* [Job]:
Reproduce the following records line for line, omitting the pictures.

* [Excerpted data]:
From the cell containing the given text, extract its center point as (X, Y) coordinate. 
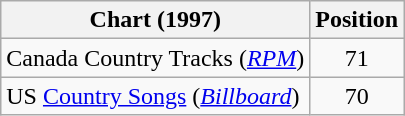
Canada Country Tracks (RPM) (156, 58)
US Country Songs (Billboard) (156, 96)
71 (357, 58)
Chart (1997) (156, 20)
Position (357, 20)
70 (357, 96)
Output the (x, y) coordinate of the center of the cell containing the given text.  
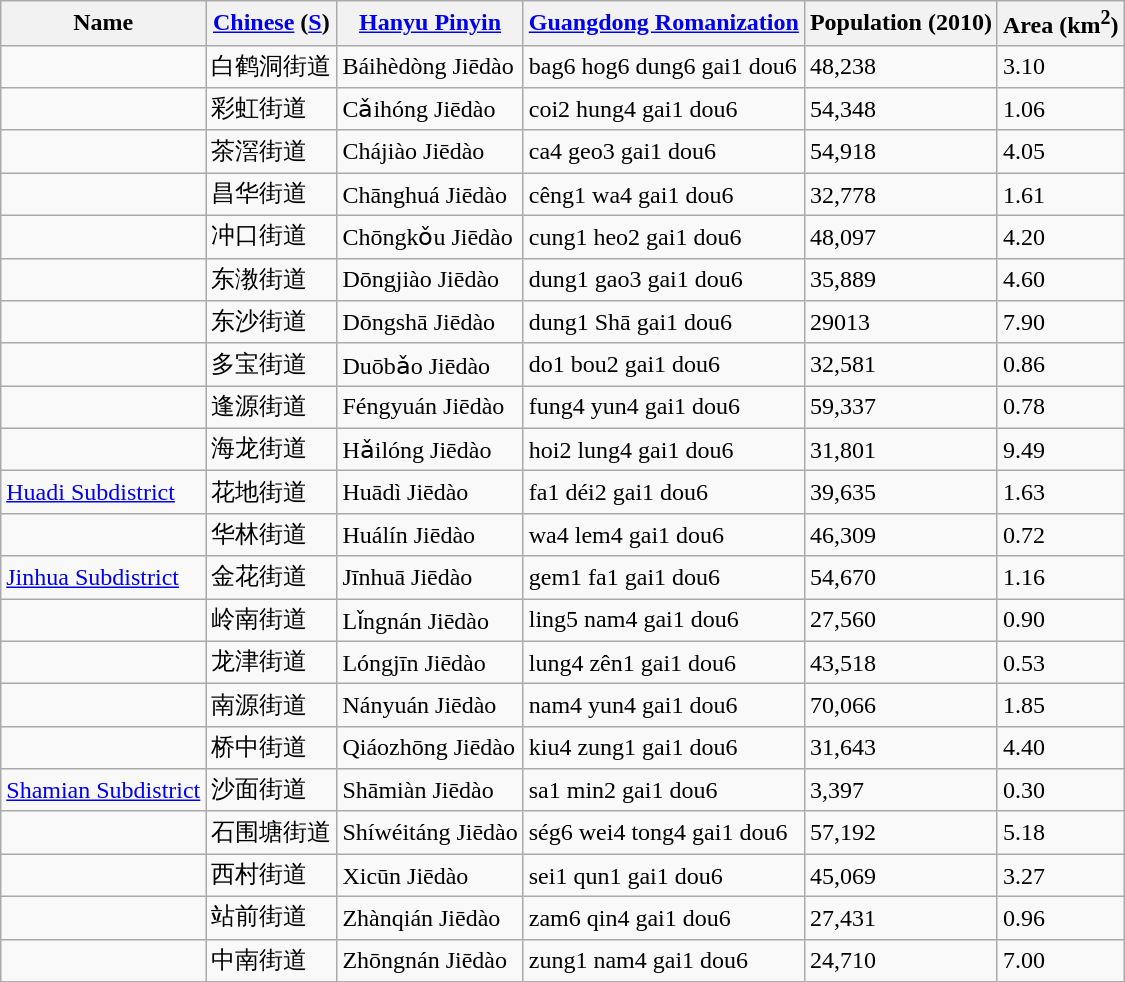
45,069 (900, 876)
Hǎilóng Jiēdào (430, 450)
70,066 (900, 706)
54,348 (900, 110)
7.90 (1060, 322)
24,710 (900, 960)
彩虹街道 (272, 110)
wa4 lem4 gai1 dou6 (664, 534)
逢源街道 (272, 408)
0.30 (1060, 790)
0.78 (1060, 408)
54,918 (900, 152)
Huādì Jiēdào (430, 492)
Nányuán Jiēdào (430, 706)
Shāmiàn Jiēdào (430, 790)
多宝街道 (272, 364)
中南街道 (272, 960)
fa1 déi2 gai1 dou6 (664, 492)
Báihèdòng Jiēdào (430, 66)
ling5 nam4 gai1 dou6 (664, 620)
0.72 (1060, 534)
4.05 (1060, 152)
Hanyu Pinyin (430, 24)
zung1 nam4 gai1 dou6 (664, 960)
昌华街道 (272, 194)
1.06 (1060, 110)
nam4 yun4 gai1 dou6 (664, 706)
ség6 wei4 tong4 gai1 dou6 (664, 832)
9.49 (1060, 450)
ca4 geo3 gai1 dou6 (664, 152)
花地街道 (272, 492)
沙面街道 (272, 790)
Féngyuán Jiēdào (430, 408)
Huadi Subdistrict (104, 492)
hoi2 lung4 gai1 dou6 (664, 450)
1.16 (1060, 578)
4.20 (1060, 238)
sa1 min2 gai1 dou6 (664, 790)
27,560 (900, 620)
石围塘街道 (272, 832)
54,670 (900, 578)
Lóngjīn Jiēdào (430, 662)
fung4 yun4 gai1 dou6 (664, 408)
cung1 heo2 gai1 dou6 (664, 238)
32,581 (900, 364)
Area (km2) (1060, 24)
dung1 gao3 gai1 dou6 (664, 280)
Chinese (S) (272, 24)
站前街道 (272, 918)
Lǐngnán Jiēdào (430, 620)
东漖街道 (272, 280)
冲口街道 (272, 238)
0.90 (1060, 620)
3.10 (1060, 66)
Xicūn Jiēdào (430, 876)
3.27 (1060, 876)
Dōngshā Jiēdào (430, 322)
Chānghuá Jiēdào (430, 194)
海龙街道 (272, 450)
1.63 (1060, 492)
茶滘街道 (272, 152)
3,397 (900, 790)
Duōbǎo Jiēdào (430, 364)
南源街道 (272, 706)
sei1 qun1 gai1 dou6 (664, 876)
金花街道 (272, 578)
0.53 (1060, 662)
Population (2010) (900, 24)
Shíwéitáng Jiēdào (430, 832)
coi2 hung4 gai1 dou6 (664, 110)
7.00 (1060, 960)
龙津街道 (272, 662)
Chōngkǒu Jiēdào (430, 238)
Qiáozhōng Jiēdào (430, 748)
32,778 (900, 194)
Dōngjiào Jiēdào (430, 280)
0.86 (1060, 364)
gem1 fa1 gai1 dou6 (664, 578)
Guangdong Romanization (664, 24)
华林街道 (272, 534)
35,889 (900, 280)
Huálín Jiēdào (430, 534)
39,635 (900, 492)
43,518 (900, 662)
46,309 (900, 534)
48,238 (900, 66)
kiu4 zung1 gai1 dou6 (664, 748)
1.85 (1060, 706)
57,192 (900, 832)
岭南街道 (272, 620)
48,097 (900, 238)
31,643 (900, 748)
4.40 (1060, 748)
lung4 zên1 gai1 dou6 (664, 662)
31,801 (900, 450)
西村街道 (272, 876)
0.96 (1060, 918)
白鹤洞街道 (272, 66)
桥中街道 (272, 748)
Chájiào Jiēdào (430, 152)
59,337 (900, 408)
1.61 (1060, 194)
29013 (900, 322)
4.60 (1060, 280)
Jinhua Subdistrict (104, 578)
Jīnhuā Jiēdào (430, 578)
do1 bou2 gai1 dou6 (664, 364)
zam6 qin4 gai1 dou6 (664, 918)
27,431 (900, 918)
Cǎihóng Jiēdào (430, 110)
5.18 (1060, 832)
Shamian Subdistrict (104, 790)
Name (104, 24)
dung1 Shā gai1 dou6 (664, 322)
cêng1 wa4 gai1 dou6 (664, 194)
Zhōngnán Jiēdào (430, 960)
bag6 hog6 dung6 gai1 dou6 (664, 66)
东沙街道 (272, 322)
Zhànqián Jiēdào (430, 918)
Return the (x, y) coordinate for the center point of the cell that contains the specified text.  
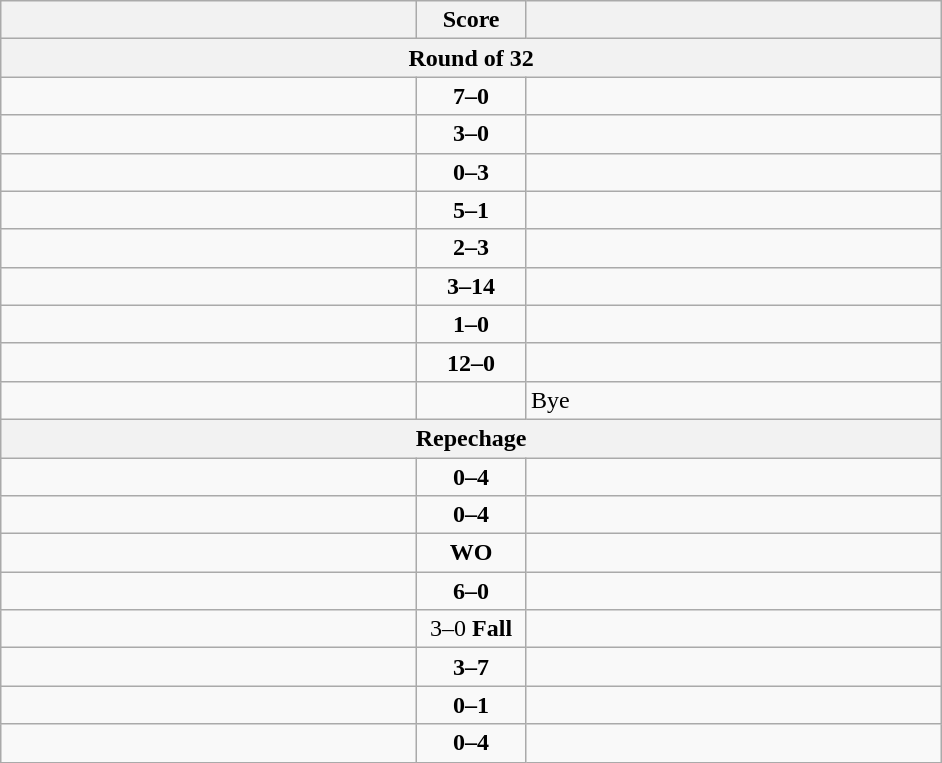
Repechage (472, 438)
7–0 (472, 96)
3–0 (472, 134)
Round of 32 (472, 58)
5–1 (472, 210)
6–0 (472, 591)
2–3 (472, 248)
0–1 (472, 705)
0–3 (472, 172)
3–7 (472, 667)
3–14 (472, 286)
Score (472, 20)
3–0 Fall (472, 629)
WO (472, 553)
1–0 (472, 324)
Bye (733, 400)
12–0 (472, 362)
Capture the cell that displays the provided text and extract its (x, y) central coordinate. 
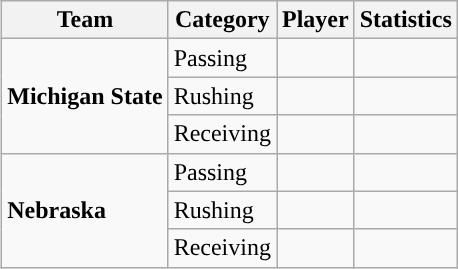
Category (222, 20)
Player (315, 20)
Statistics (406, 20)
Team (85, 20)
Michigan State (85, 96)
Nebraska (85, 210)
Scan for the cell matching the given text and deliver its [X, Y] coordinate at center. 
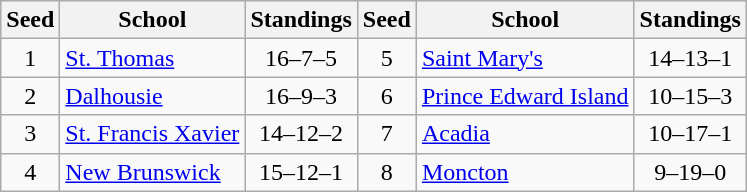
6 [386, 96]
3 [30, 134]
2 [30, 96]
Prince Edward Island [525, 96]
Moncton [525, 172]
14–13–1 [690, 58]
1 [30, 58]
St. Thomas [152, 58]
9–19–0 [690, 172]
Acadia [525, 134]
St. Francis Xavier [152, 134]
4 [30, 172]
15–12–1 [301, 172]
16–7–5 [301, 58]
Saint Mary's [525, 58]
7 [386, 134]
8 [386, 172]
10–15–3 [690, 96]
New Brunswick [152, 172]
16–9–3 [301, 96]
5 [386, 58]
10–17–1 [690, 134]
14–12–2 [301, 134]
Dalhousie [152, 96]
Pinpoint the cell where the given text exists, returning its [x, y] midpoint coordinate. 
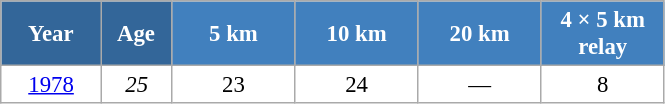
25 [136, 85]
8 [602, 85]
Year [52, 34]
24 [356, 85]
5 km [234, 34]
1978 [52, 85]
4 × 5 km relay [602, 34]
Age [136, 34]
— [480, 85]
10 km [356, 34]
20 km [480, 34]
23 [234, 85]
Output the (X, Y) coordinate of the center of the cell containing the given text.  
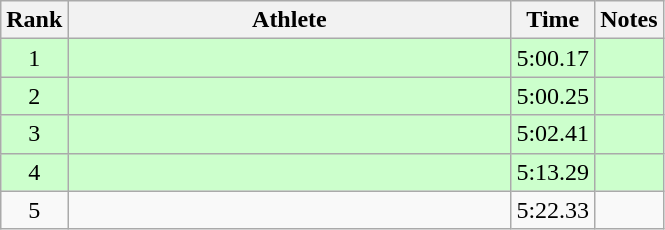
3 (34, 134)
5 (34, 210)
Rank (34, 20)
5:13.29 (553, 172)
1 (34, 58)
5:02.41 (553, 134)
2 (34, 96)
Notes (629, 20)
4 (34, 172)
Athlete (290, 20)
5:00.17 (553, 58)
Time (553, 20)
5:22.33 (553, 210)
5:00.25 (553, 96)
Output the [X, Y] coordinate of the center of the cell containing the given text.  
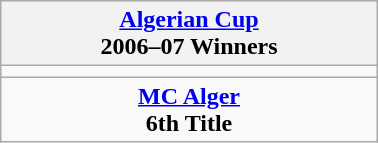
Algerian Cup2006–07 Winners [189, 34]
MC Alger6th Title [189, 110]
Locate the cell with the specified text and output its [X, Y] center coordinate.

* [Final answer]:
From the cell containing the given text, extract its center point as (X, Y) coordinate. 
Canada Country Tracks (RPM) (156, 58)
US Country Songs (Billboard) (156, 96)
71 (357, 58)
Chart (1997) (156, 20)
Position (357, 20)
70 (357, 96)
Output the (x, y) coordinate of the center of the cell containing the given text.  
45,069 (900, 876)
Hǎilóng Jiēdào (430, 450)
70,066 (900, 706)
54,348 (900, 110)
7.90 (1060, 322)
24,710 (900, 960)
彩虹街道 (272, 110)
wa4 lem4 gai1 dou6 (664, 534)
逢源街道 (272, 408)
0.30 (1060, 790)
0.78 (1060, 408)
54,918 (900, 152)
Huādì Jiēdào (430, 492)
Nányuán Jiēdào (430, 706)
Shāmiàn Jiēdào (430, 790)
多宝街道 (272, 364)
中南街道 (272, 960)
fa1 déi2 gai1 dou6 (664, 492)
Báihèdòng Jiēdào (430, 66)
ling5 nam4 gai1 dou6 (664, 620)
0.72 (1060, 534)
4.05 (1060, 152)
Hanyu Pinyin (430, 24)
zung1 nam4 gai1 dou6 (664, 960)
昌华街道 (272, 194)
1.06 (1060, 110)
nam4 yun4 gai1 dou6 (664, 706)
ség6 wei4 tong4 gai1 dou6 (664, 832)
9.49 (1060, 450)
ca4 geo3 gai1 dou6 (664, 152)
花地街道 (272, 492)
沙面街道 (272, 790)
Féngyuán Jiēdào (430, 408)
Huadi Subdistrict (104, 492)
hoi2 lung4 gai1 dou6 (664, 450)
1.16 (1060, 578)
4.20 (1060, 238)
sa1 min2 gai1 dou6 (664, 790)
27,560 (900, 620)
石围塘街道 (272, 832)
54,670 (900, 578)
Lóngjīn Jiēdào (430, 662)
fung4 yun4 gai1 dou6 (664, 408)
cung1 heo2 gai1 dou6 (664, 238)
32,581 (900, 364)
Area (km2) (1060, 24)
dung1 gao3 gai1 dou6 (664, 280)
Chinese (S) (272, 24)
站前街道 (272, 918)
Lǐngnán Jiēdào (430, 620)
东漖街道 (272, 280)
冲口街道 (272, 238)
0.90 (1060, 620)
3.10 (1060, 66)
Xicūn Jiēdào (430, 876)
3.27 (1060, 876)
Dōngshā Jiēdào (430, 322)
Chānghuá Jiēdào (430, 194)
海龙街道 (272, 450)
1.63 (1060, 492)
茶滘街道 (272, 152)
3,397 (900, 790)
Duōbǎo Jiēdào (430, 364)
南源街道 (272, 706)
sei1 qun1 gai1 dou6 (664, 876)
金花街道 (272, 578)
0.53 (1060, 662)
Population (2010) (900, 24)
Shíwéitáng Jiēdào (430, 832)
coi2 hung4 gai1 dou6 (664, 110)
7.00 (1060, 960)
龙津街道 (272, 662)
Chōngkǒu Jiēdào (430, 238)
Qiáozhōng Jiēdào (430, 748)
32,778 (900, 194)
Dōngjiào Jiēdào (430, 280)
0.86 (1060, 364)
gem1 fa1 gai1 dou6 (664, 578)
Guangdong Romanization (664, 24)
华林街道 (272, 534)
35,889 (900, 280)
Huálín Jiēdào (430, 534)
39,635 (900, 492)
43,518 (900, 662)
46,309 (900, 534)
48,238 (900, 66)
kiu4 zung1 gai1 dou6 (664, 748)
1.85 (1060, 706)
57,192 (900, 832)
岭南街道 (272, 620)
48,097 (900, 238)
31,643 (900, 748)
4.40 (1060, 748)
lung4 zên1 gai1 dou6 (664, 662)
31,801 (900, 450)
西村街道 (272, 876)
0.96 (1060, 918)
白鹤洞街道 (272, 66)
桥中街道 (272, 748)
Chájiào Jiēdào (430, 152)
59,337 (900, 408)
1.61 (1060, 194)
29013 (900, 322)
4.60 (1060, 280)
Jinhua Subdistrict (104, 578)
Jīnhuā Jiēdào (430, 578)
do1 bou2 gai1 dou6 (664, 364)
zam6 qin4 gai1 dou6 (664, 918)
27,431 (900, 918)
Cǎihóng Jiēdào (430, 110)
5.18 (1060, 832)
Shamian Subdistrict (104, 790)
Name (104, 24)
dung1 Shā gai1 dou6 (664, 322)
cêng1 wa4 gai1 dou6 (664, 194)
Zhōngnán Jiēdào (430, 960)
bag6 hog6 dung6 gai1 dou6 (664, 66)
东沙街道 (272, 322)
Zhànqián Jiēdào (430, 918)
Return the (x, y) coordinate for the center point of the cell that contains the specified text.  
Repechage (472, 438)
7–0 (472, 96)
3–0 (472, 134)
Round of 32 (472, 58)
5–1 (472, 210)
6–0 (472, 591)
2–3 (472, 248)
0–1 (472, 705)
0–3 (472, 172)
3–7 (472, 667)
3–14 (472, 286)
Score (472, 20)
3–0 Fall (472, 629)
WO (472, 553)
1–0 (472, 324)
Bye (733, 400)
12–0 (472, 362)
Capture the cell that displays the provided text and extract its (x, y) central coordinate. 
Category (222, 20)
Player (315, 20)
Statistics (406, 20)
Team (85, 20)
Michigan State (85, 96)
Nebraska (85, 210)
Scan for the cell matching the given text and deliver its [X, Y] coordinate at center. 
6 [386, 96]
3 [30, 134]
2 [30, 96]
Prince Edward Island [525, 96]
Moncton [525, 172]
14–13–1 [690, 58]
1 [30, 58]
St. Thomas [152, 58]
9–19–0 [690, 172]
Acadia [525, 134]
St. Francis Xavier [152, 134]
4 [30, 172]
15–12–1 [301, 172]
16–7–5 [301, 58]
Saint Mary's [525, 58]
7 [386, 134]
8 [386, 172]
10–15–3 [690, 96]
New Brunswick [152, 172]
16–9–3 [301, 96]
5 [386, 58]
10–17–1 [690, 134]
14–12–2 [301, 134]
Dalhousie [152, 96]
Pinpoint the cell where the given text exists, returning its [x, y] midpoint coordinate. 
25 [136, 85]
8 [602, 85]
Year [52, 34]
24 [356, 85]
5 km [234, 34]
1978 [52, 85]
4 × 5 km relay [602, 34]
Age [136, 34]
— [480, 85]
10 km [356, 34]
20 km [480, 34]
23 [234, 85]
Output the (X, Y) coordinate of the center of the cell containing the given text.  
3 (34, 134)
5 (34, 210)
Rank (34, 20)
5:13.29 (553, 172)
1 (34, 58)
5:02.41 (553, 134)
2 (34, 96)
Notes (629, 20)
4 (34, 172)
Athlete (290, 20)
5:00.17 (553, 58)
Time (553, 20)
5:22.33 (553, 210)
5:00.25 (553, 96)
Output the [X, Y] coordinate of the center of the cell containing the given text.  
Algerian Cup2006–07 Winners [189, 34]
MC Alger6th Title [189, 110]
Locate the cell with the specified text and output its [X, Y] center coordinate.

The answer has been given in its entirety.